--- TASK INPUT Enclosed Below ---
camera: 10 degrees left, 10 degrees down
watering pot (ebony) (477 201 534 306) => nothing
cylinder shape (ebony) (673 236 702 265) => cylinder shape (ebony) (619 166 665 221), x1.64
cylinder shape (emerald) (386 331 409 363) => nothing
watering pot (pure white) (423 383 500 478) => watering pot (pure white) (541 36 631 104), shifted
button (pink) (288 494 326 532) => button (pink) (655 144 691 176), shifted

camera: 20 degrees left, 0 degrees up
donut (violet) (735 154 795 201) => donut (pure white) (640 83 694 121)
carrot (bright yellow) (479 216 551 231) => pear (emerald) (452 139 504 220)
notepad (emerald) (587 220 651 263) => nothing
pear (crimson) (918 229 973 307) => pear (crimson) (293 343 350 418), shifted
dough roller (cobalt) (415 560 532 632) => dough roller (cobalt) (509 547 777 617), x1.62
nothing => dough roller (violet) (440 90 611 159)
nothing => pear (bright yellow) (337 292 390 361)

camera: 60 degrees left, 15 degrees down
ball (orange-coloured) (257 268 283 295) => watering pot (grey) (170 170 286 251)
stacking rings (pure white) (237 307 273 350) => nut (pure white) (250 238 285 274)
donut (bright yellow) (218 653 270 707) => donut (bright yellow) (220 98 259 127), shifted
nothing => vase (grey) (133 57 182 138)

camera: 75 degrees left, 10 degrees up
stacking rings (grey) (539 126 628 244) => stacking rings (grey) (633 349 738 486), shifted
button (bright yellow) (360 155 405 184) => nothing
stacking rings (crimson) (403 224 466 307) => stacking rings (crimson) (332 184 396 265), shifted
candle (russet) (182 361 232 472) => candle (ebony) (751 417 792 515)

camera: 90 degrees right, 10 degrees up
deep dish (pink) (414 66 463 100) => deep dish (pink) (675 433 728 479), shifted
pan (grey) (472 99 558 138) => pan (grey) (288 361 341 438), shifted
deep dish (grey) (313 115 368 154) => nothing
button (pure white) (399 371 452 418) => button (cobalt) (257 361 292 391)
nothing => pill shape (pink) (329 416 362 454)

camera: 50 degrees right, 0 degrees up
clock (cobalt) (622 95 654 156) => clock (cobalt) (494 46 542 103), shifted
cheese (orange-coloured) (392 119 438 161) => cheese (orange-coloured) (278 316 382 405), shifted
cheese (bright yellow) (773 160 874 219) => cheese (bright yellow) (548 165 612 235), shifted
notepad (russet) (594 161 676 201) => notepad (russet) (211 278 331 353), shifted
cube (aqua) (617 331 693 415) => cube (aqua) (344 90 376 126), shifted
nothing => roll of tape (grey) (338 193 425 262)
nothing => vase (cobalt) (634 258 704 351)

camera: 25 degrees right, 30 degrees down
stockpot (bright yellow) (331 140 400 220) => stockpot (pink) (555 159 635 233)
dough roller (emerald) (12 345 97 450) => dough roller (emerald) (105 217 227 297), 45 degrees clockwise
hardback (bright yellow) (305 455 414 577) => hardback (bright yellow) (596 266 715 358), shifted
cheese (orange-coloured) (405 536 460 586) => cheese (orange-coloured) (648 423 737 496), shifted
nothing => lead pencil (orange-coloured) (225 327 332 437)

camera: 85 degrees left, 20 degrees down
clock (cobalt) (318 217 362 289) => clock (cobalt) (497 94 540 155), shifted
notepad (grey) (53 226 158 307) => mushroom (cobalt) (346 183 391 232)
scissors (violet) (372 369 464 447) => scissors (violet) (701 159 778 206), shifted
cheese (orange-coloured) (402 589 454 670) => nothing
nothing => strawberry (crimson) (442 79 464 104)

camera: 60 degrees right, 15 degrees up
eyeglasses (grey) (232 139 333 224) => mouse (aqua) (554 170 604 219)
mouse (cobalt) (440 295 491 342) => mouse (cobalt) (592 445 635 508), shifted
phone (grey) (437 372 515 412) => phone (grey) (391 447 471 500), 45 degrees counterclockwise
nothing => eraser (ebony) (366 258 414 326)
--- End of Enclosed TASK INPUT ---
[ASSIGNMENT]:
Taking the records above, retype every line from the one with "cylinder shape (ebony) (673" down to the one with "watering pot (pure white) (423", exactly and with nothing else.

[RESPONSE TO THIS EXERCISE]:
cylinder shape (ebony) (673 236 702 265) => cylinder shape (ebony) (619 166 665 221), x1.64
cylinder shape (emerald) (386 331 409 363) => nothing
watering pot (pure white) (423 383 500 478) => watering pot (pure white) (541 36 631 104), shifted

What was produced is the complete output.